#### WHAT NEEDS TO BE DONE
Work through the entries below and report how many lines include "none". The number alone is the answer.

=-=-=-=-=

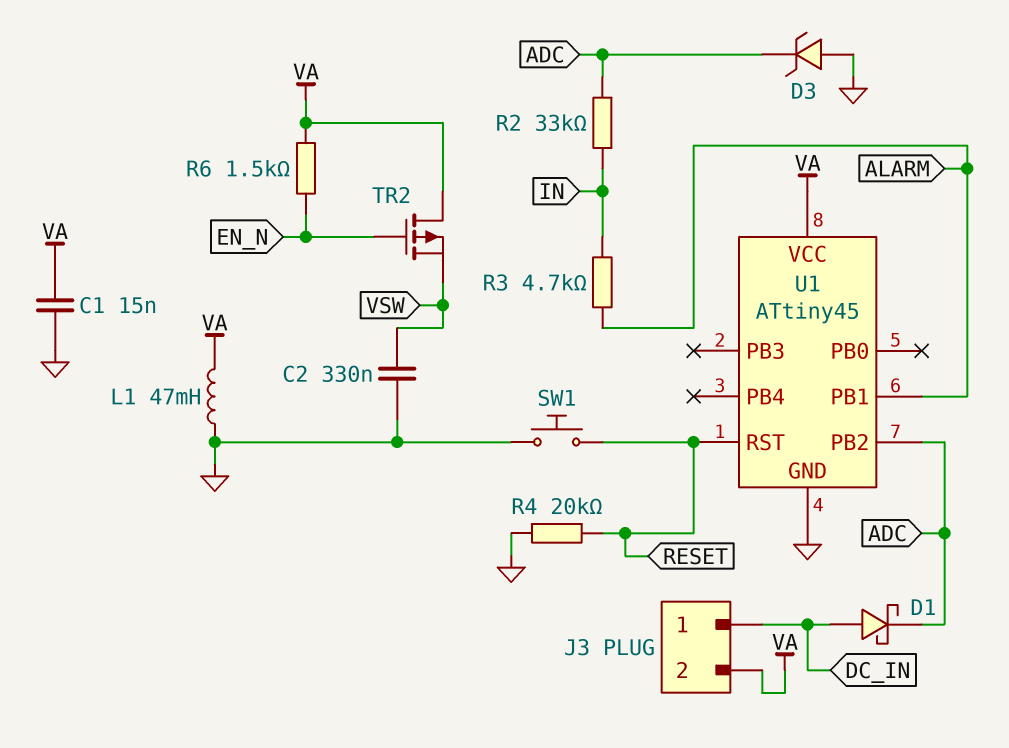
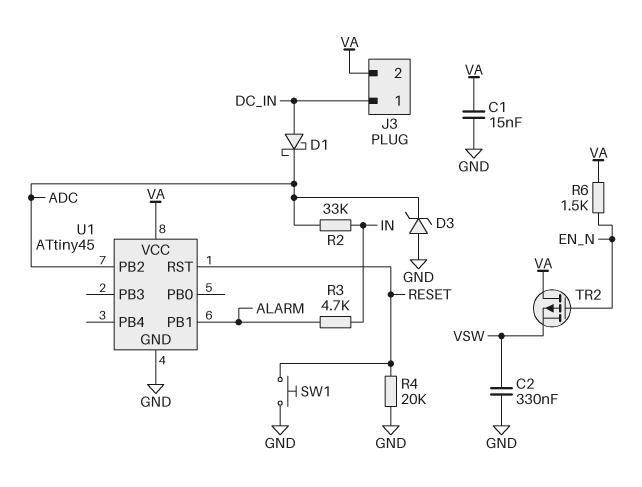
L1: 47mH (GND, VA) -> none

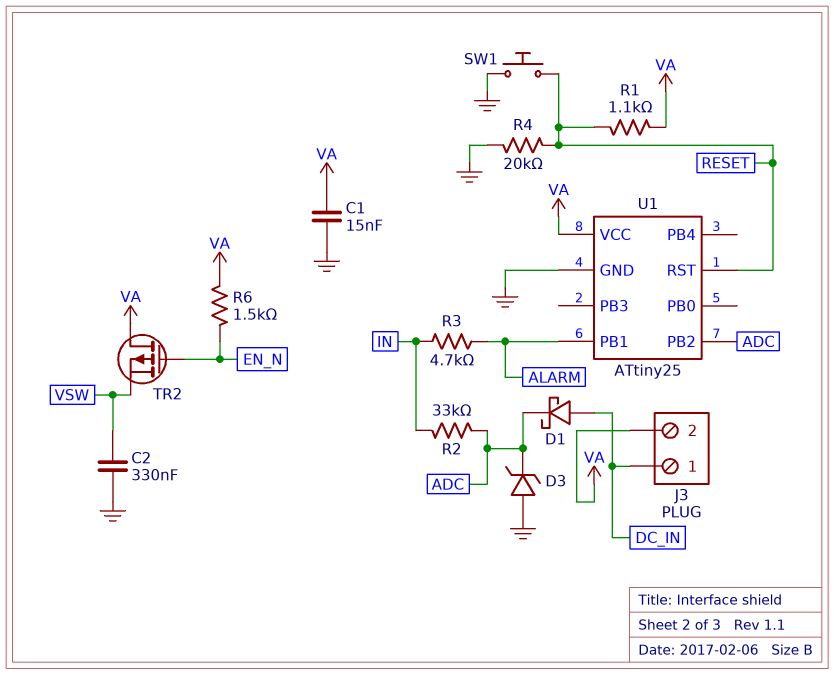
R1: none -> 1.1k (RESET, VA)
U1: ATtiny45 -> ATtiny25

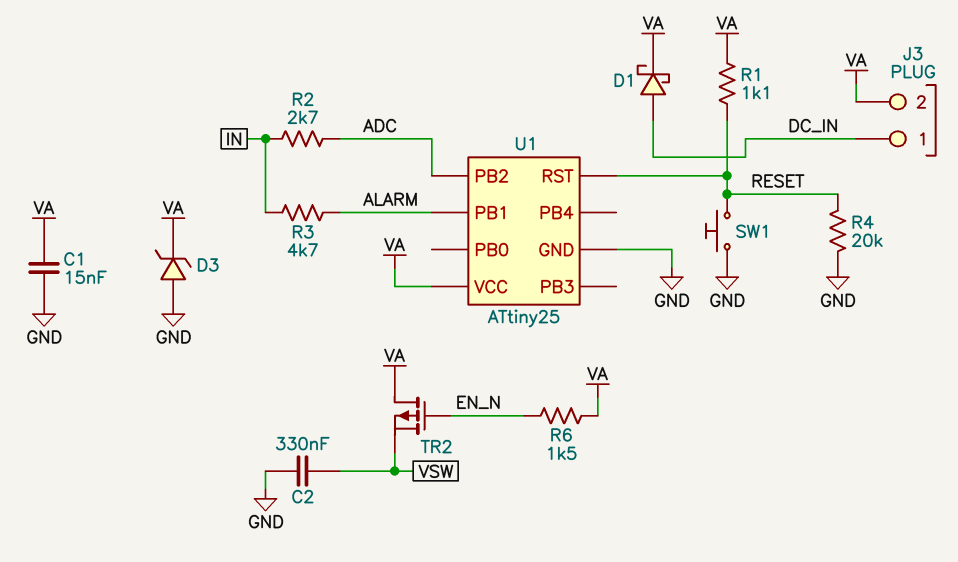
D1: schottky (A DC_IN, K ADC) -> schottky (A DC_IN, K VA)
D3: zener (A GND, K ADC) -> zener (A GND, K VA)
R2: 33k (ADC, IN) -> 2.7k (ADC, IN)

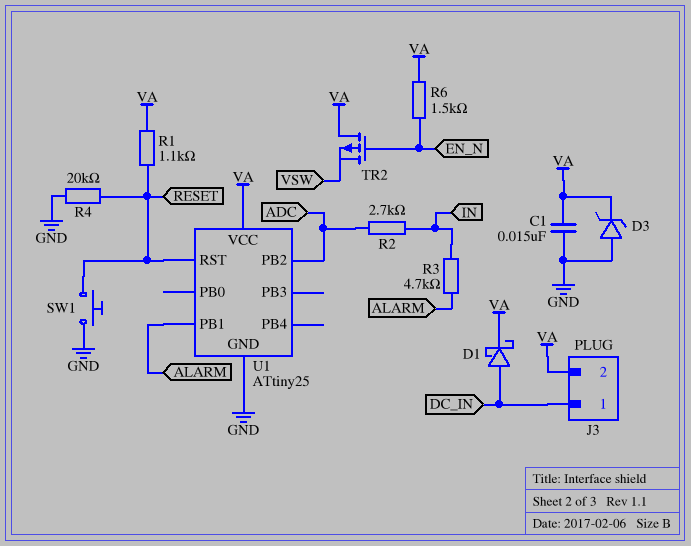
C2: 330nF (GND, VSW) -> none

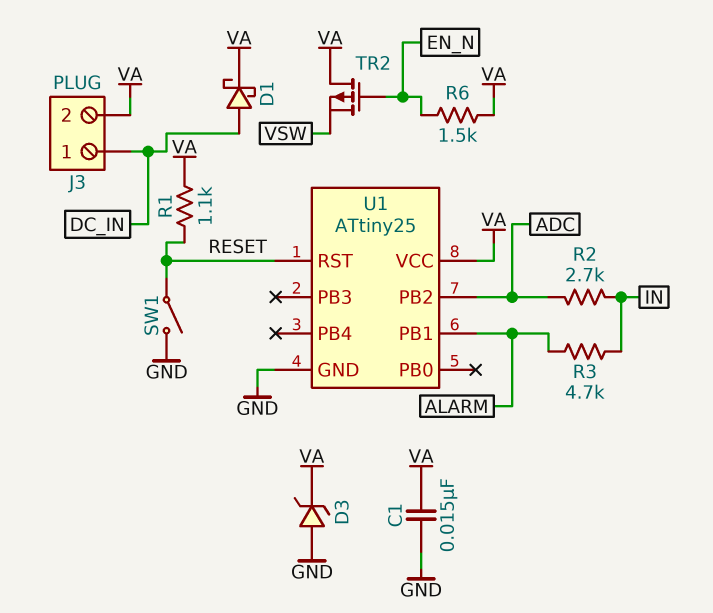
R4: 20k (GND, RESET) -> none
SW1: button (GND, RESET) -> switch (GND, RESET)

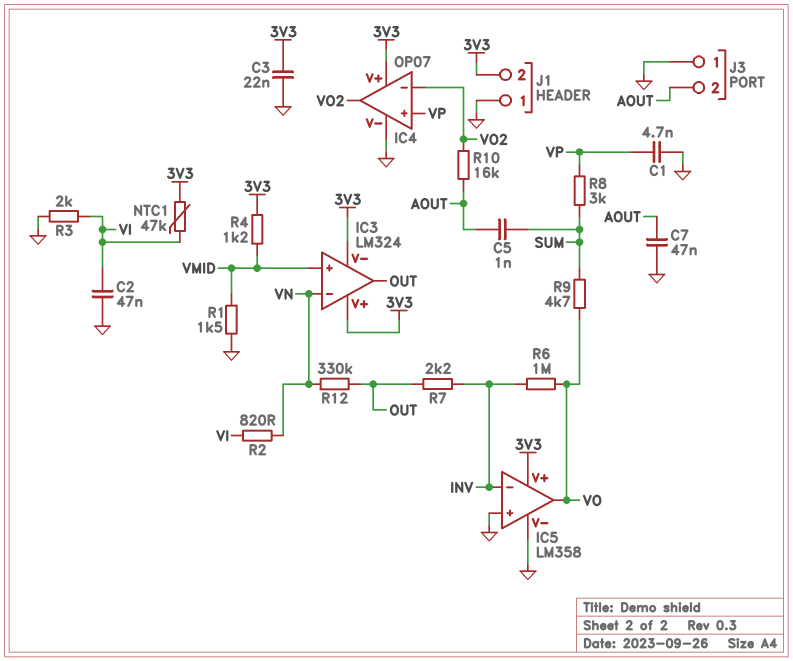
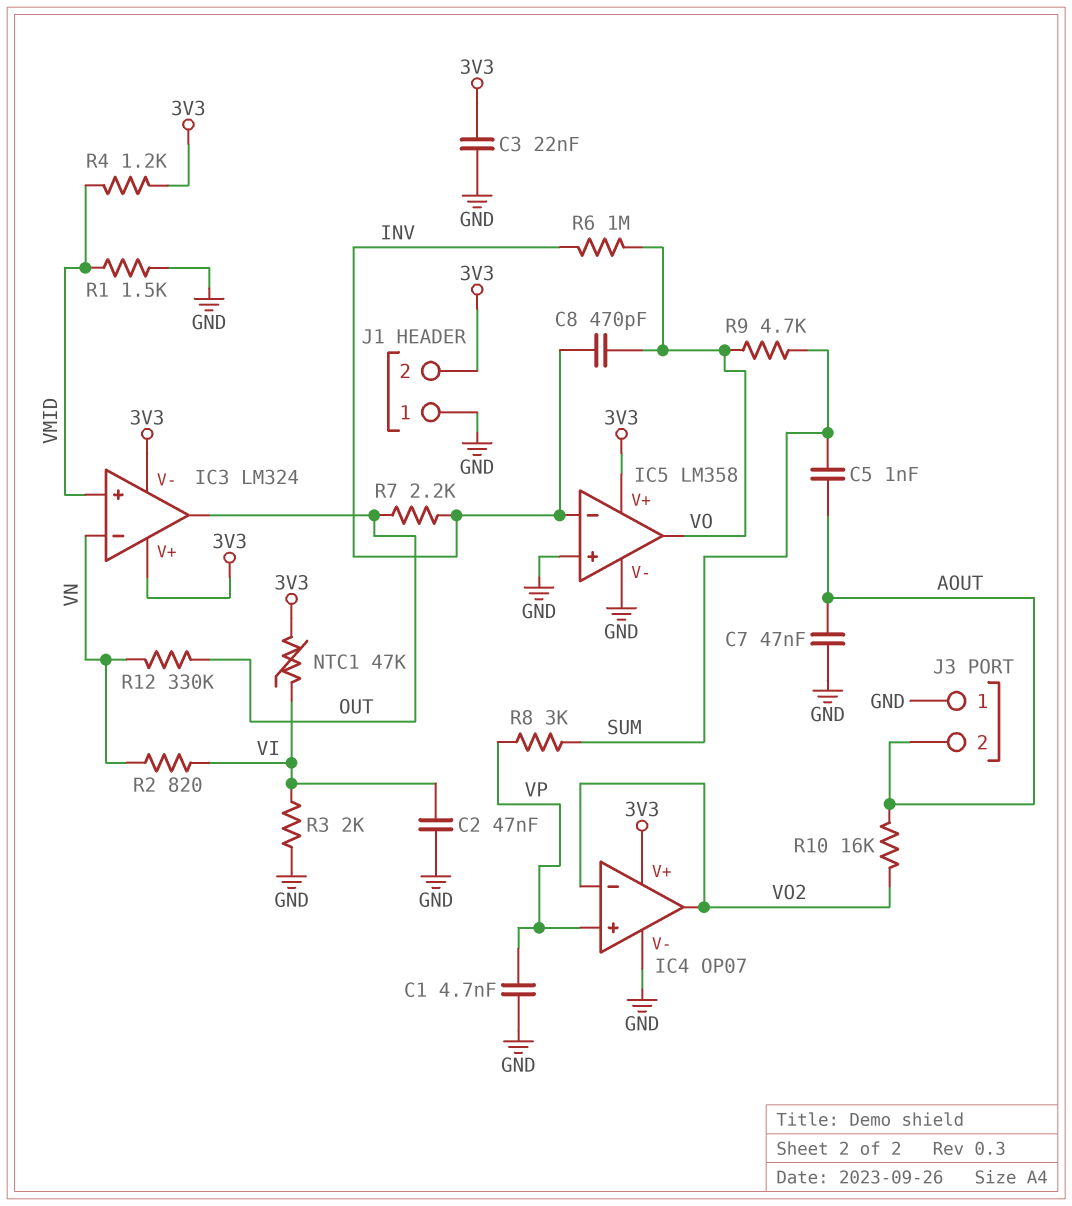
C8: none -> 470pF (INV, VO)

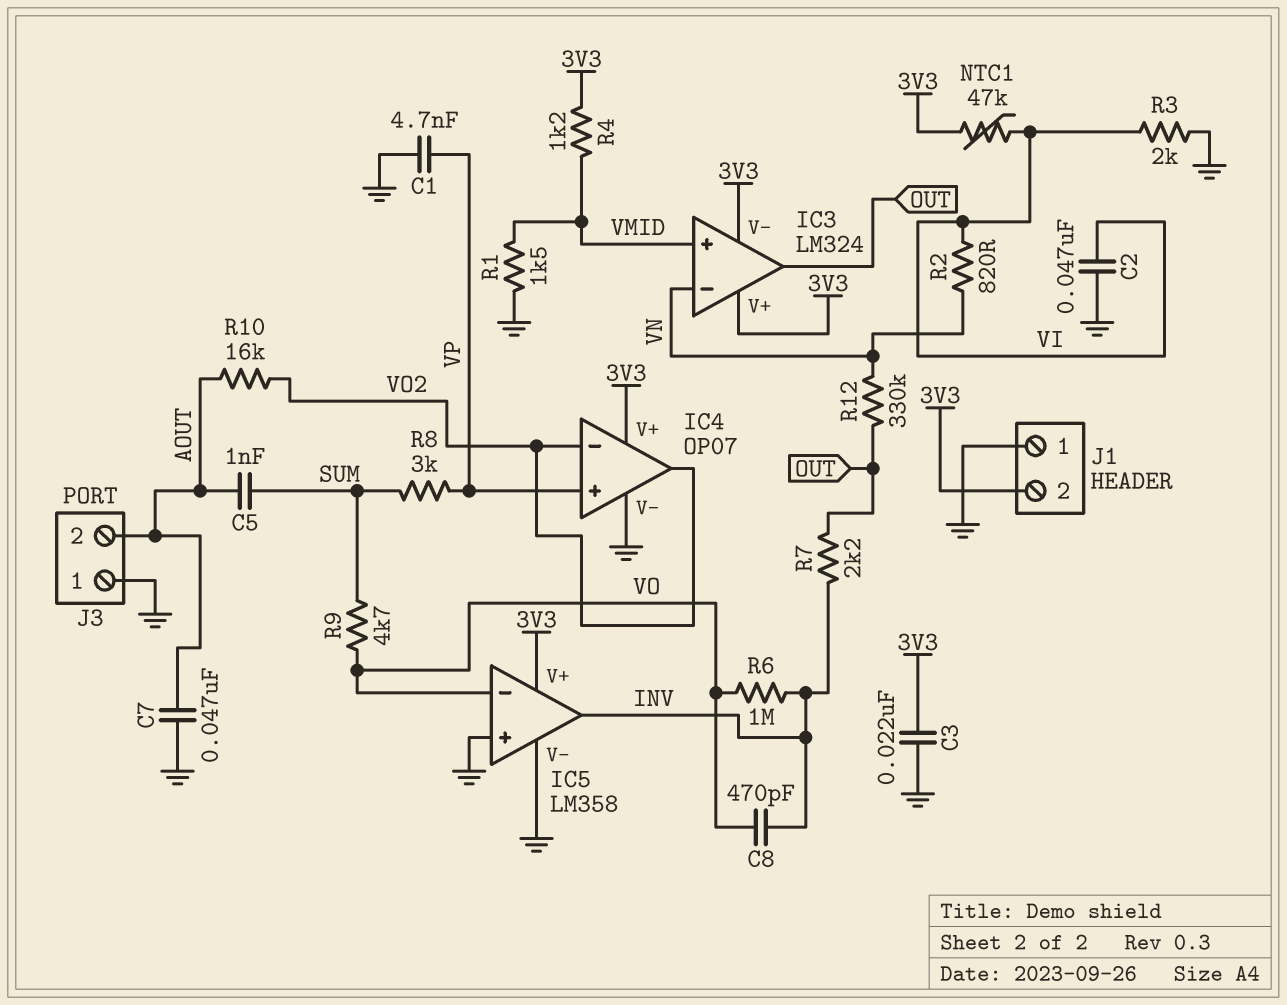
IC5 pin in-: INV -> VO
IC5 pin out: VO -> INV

=-=-=-=-=

#### ANSWER SPACE
5